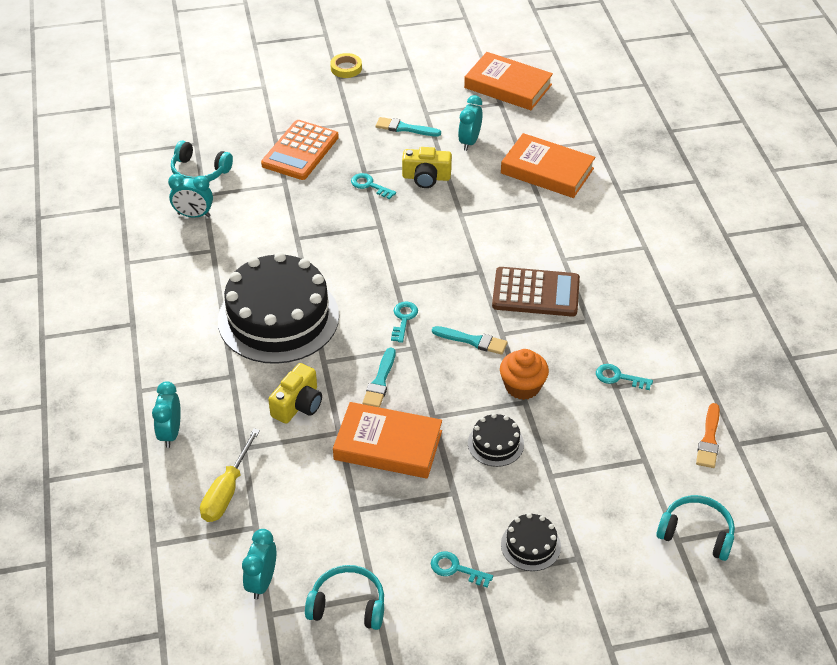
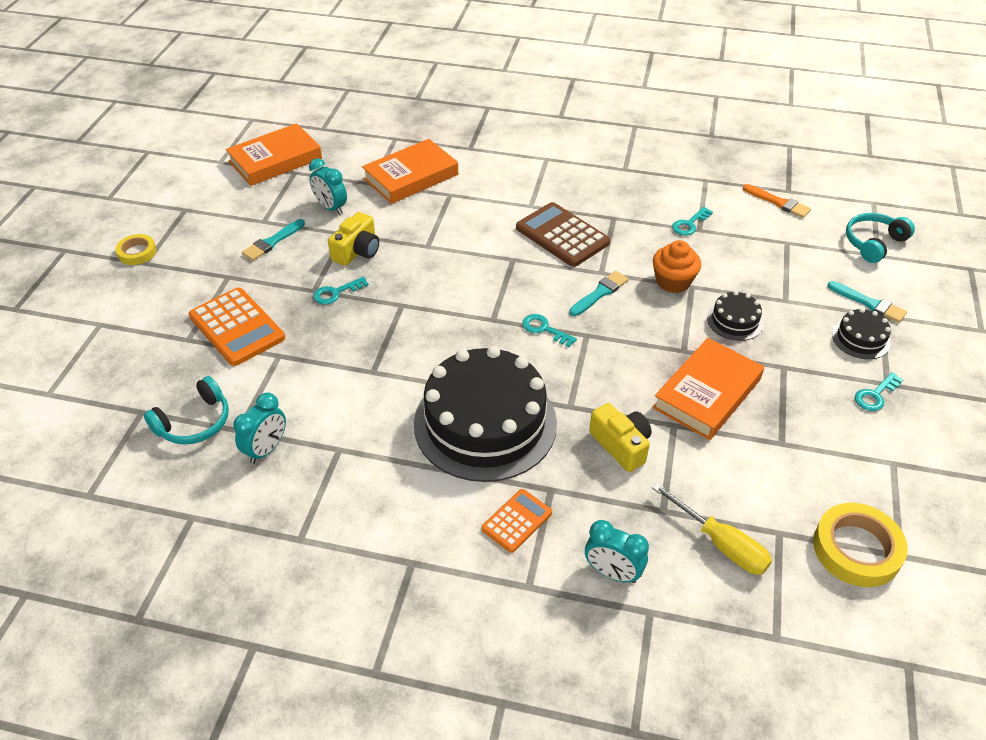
camera: 65 degrees left, 0 degrees up
(193, 366) = (517, 521): none -> orange calculator
(262, 582) = (856, 549): turquoise clock -> yellow tape
(348, 605) = (901, 487): turquoise headphones -> none
(380, 381) = (620, 372): turquoise brush -> turquoise brush (869, 303)
(536, 293) = (562, 235): brown calculator -> brown calculator turned 75 degrees counterclockwise

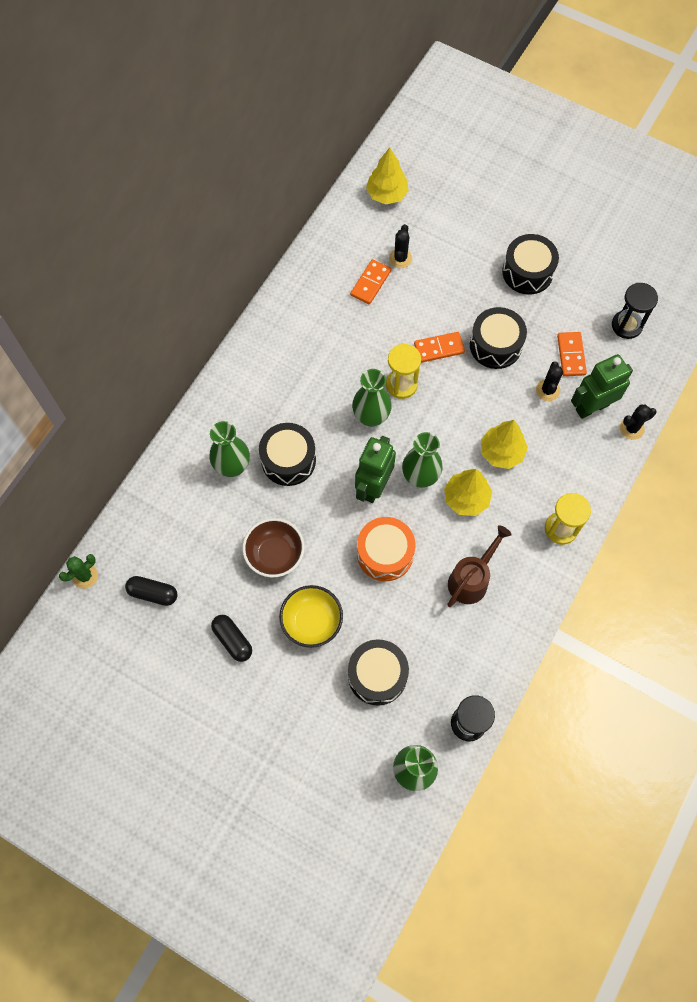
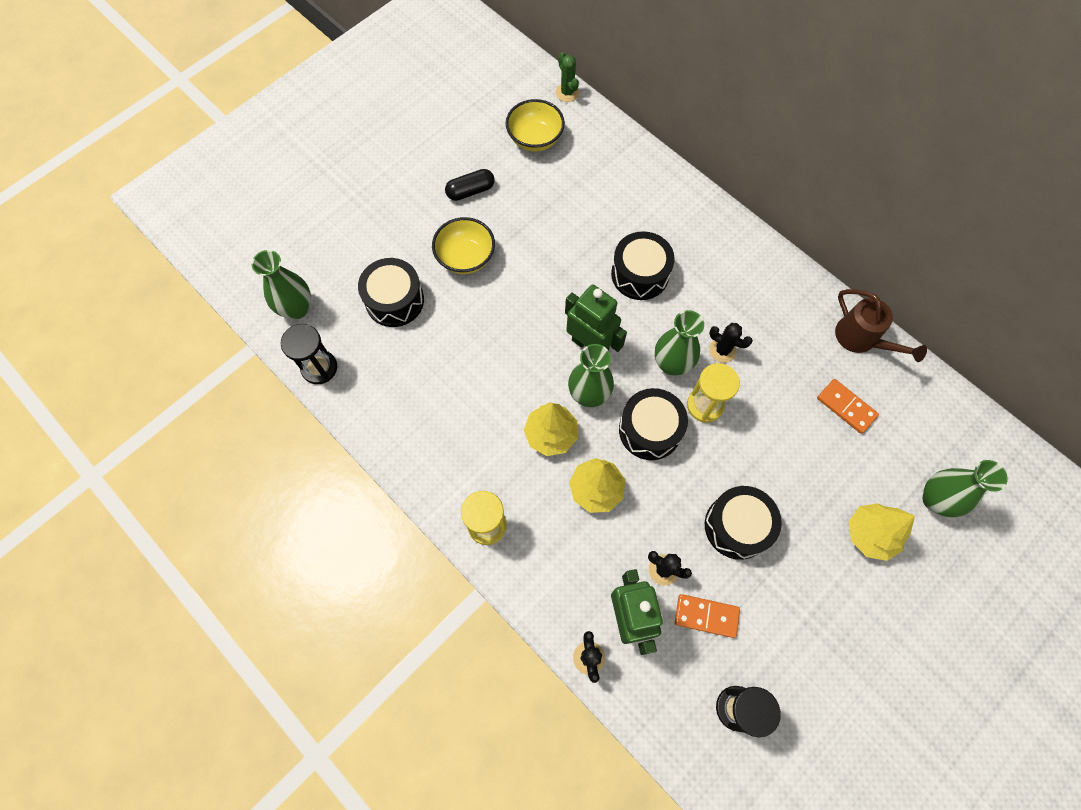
camera: 105 degrees right, 0 degrees up
(153, 593) = (535, 139): black capsule -> yellow bowl
(232, 466) = (645, 224): green vase -> green vase (935, 500)
(275, 554) = (542, 241): brown bowl -> none
(385, 554) = (513, 338): orange drum -> none
(386, 194) = (976, 459): yellow tree -> yellow tree (870, 534)
(400, 258) = (877, 449): black cactus -> black cactus (722, 350)
(439, 348) = (744, 459): orange domino -> none
(471, 579) = (460, 413): brown watering can -> brown watering can (861, 339)
(527, 272) = (837, 601): black drum -> black drum (650, 430)

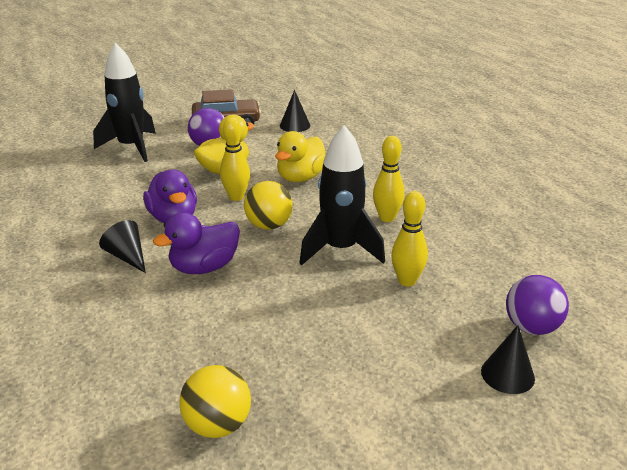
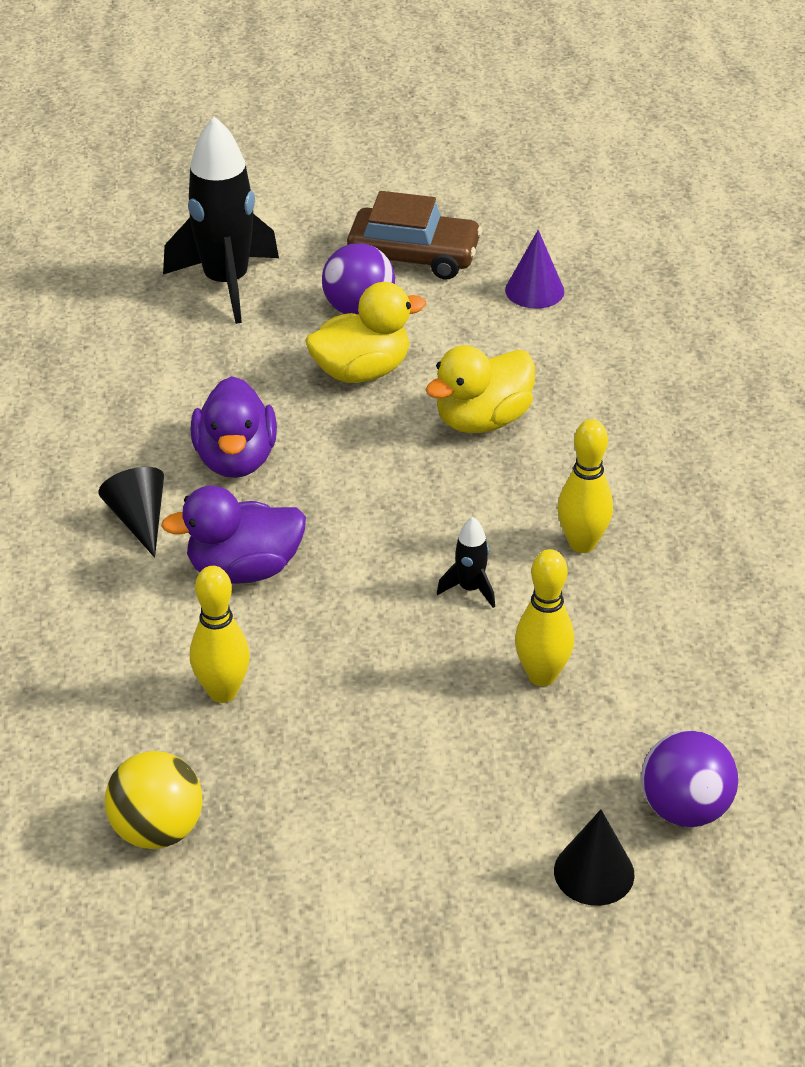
camera: 20 degrees right, 10 degrees up
(236, 197) = (354, 438): yellow bowling pin -> yellow bowling pin (222, 692)
(269, 225) = (379, 512): yellow ball -> none
(295, 125) = (534, 290): black cone -> purple cone
(340, 249) = (470, 589): black rocket -> black rocket, size x0.43

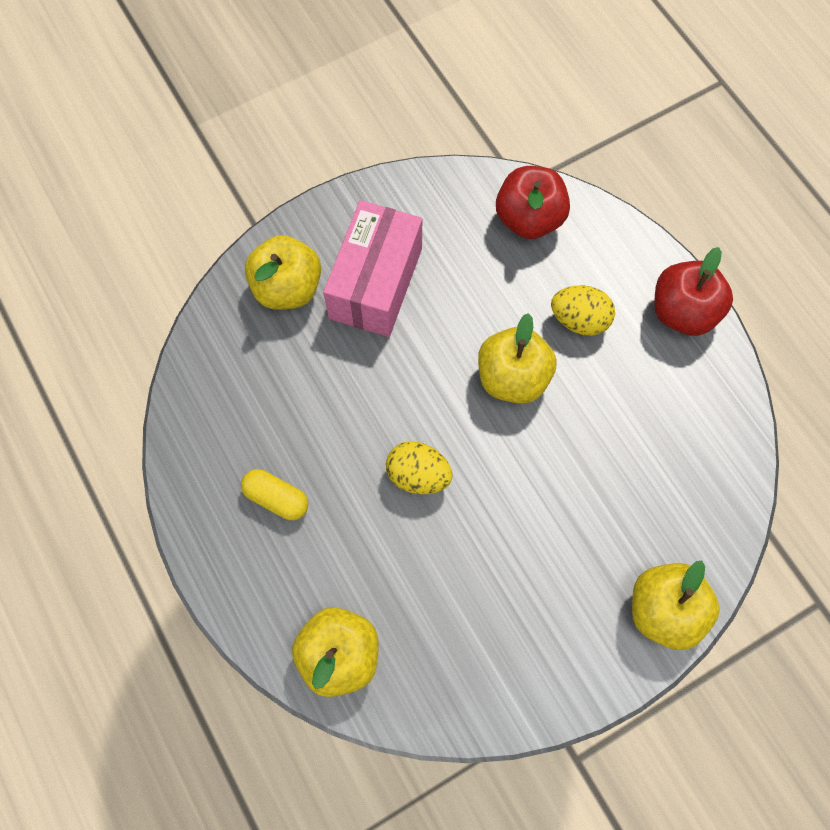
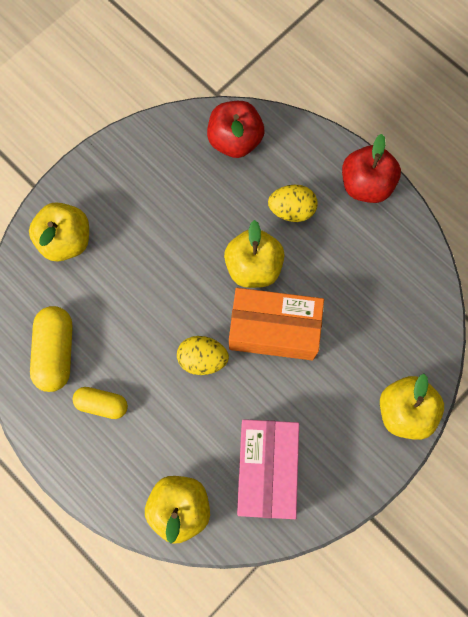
camera: 15 degrees left, 5 degrees up
(237, 419) = (56, 352): none -> yellow capsule
(376, 283) = (132, 219): pink box -> pink box (266, 469)
(518, 462) = (274, 330): none -> orange box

→ **Exercise**: Scan the material for "camera" and copy the lines that hold it.

→ **Written reply**:
camera: 65 degrees left, 0 degrees up
camera: 105 degrees right, 0 degrees up
camera: 20 degrees right, 10 degrees up
camera: 15 degrees left, 5 degrees up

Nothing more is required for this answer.